» **Work required**
All lines with the word "black" must be pulled from the entries below.

» **Given records**
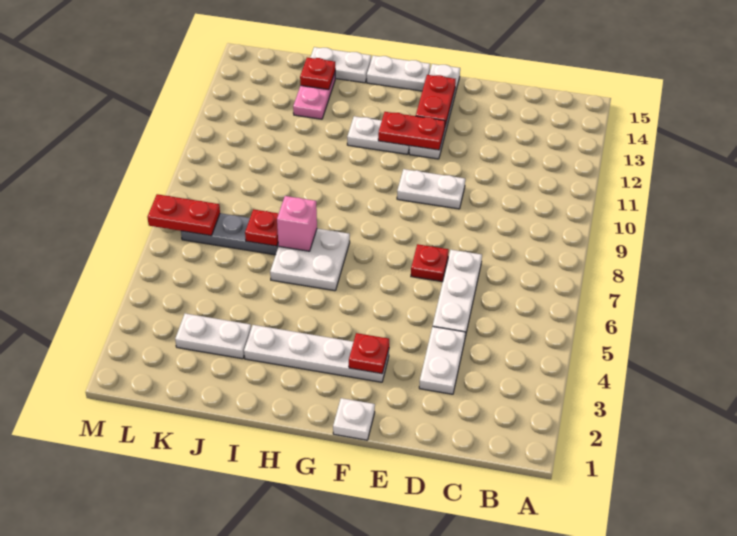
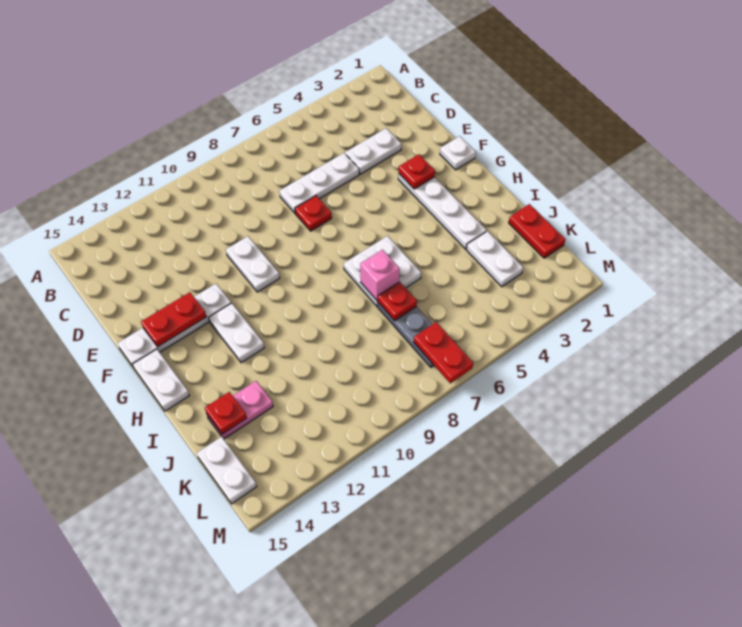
red plate F12:G12 level 2 -> red plate J1:K1 level 1
white plate I15:J15 level 1 -> white plate K15:L15 level 1

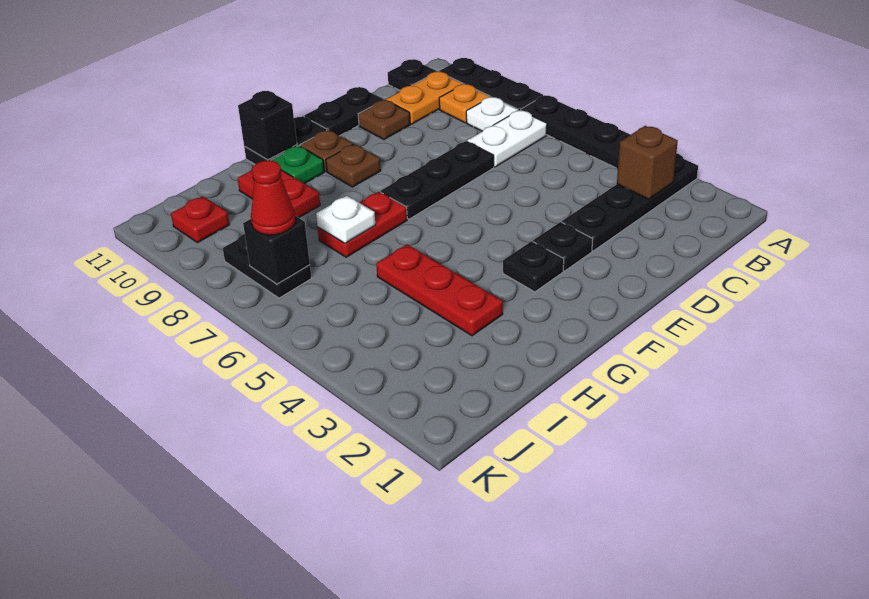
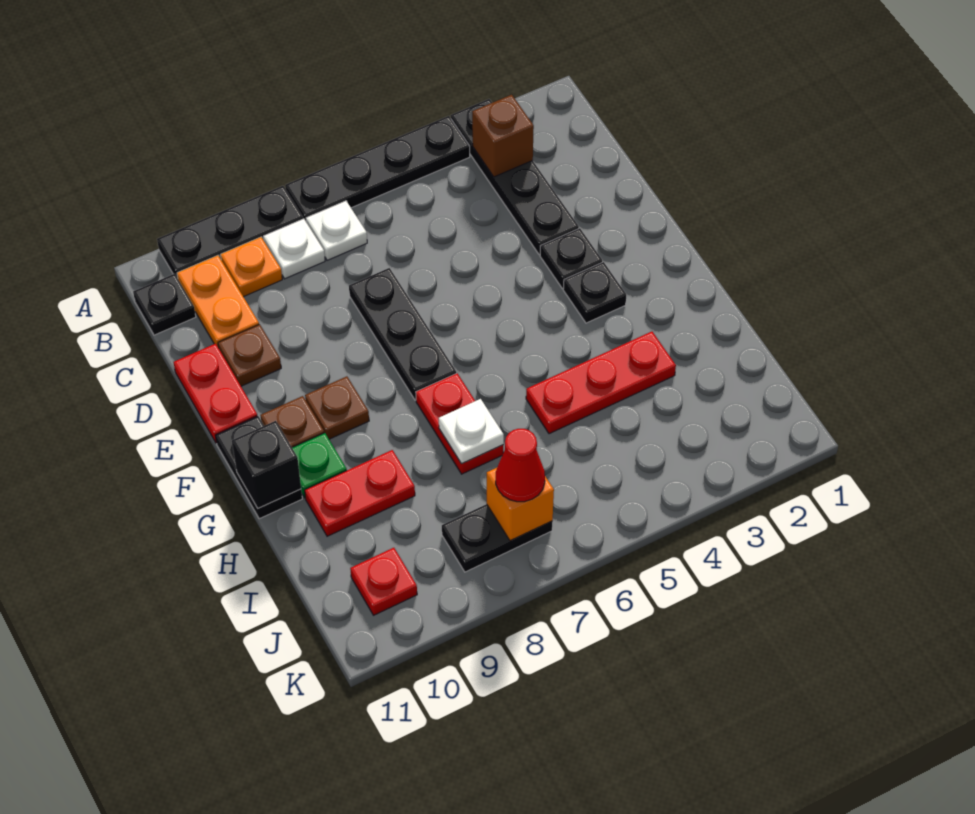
white plate B7:C7 level 1 -> white plate B7 level 1
black plate D11:E11 level 1 -> red plate D11:E11 level 1
black brick J7 level 2 -> orange brick J7 level 2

» **Solution**
black plate D11:E11 level 1 -> red plate D11:E11 level 1
black brick J7 level 2 -> orange brick J7 level 2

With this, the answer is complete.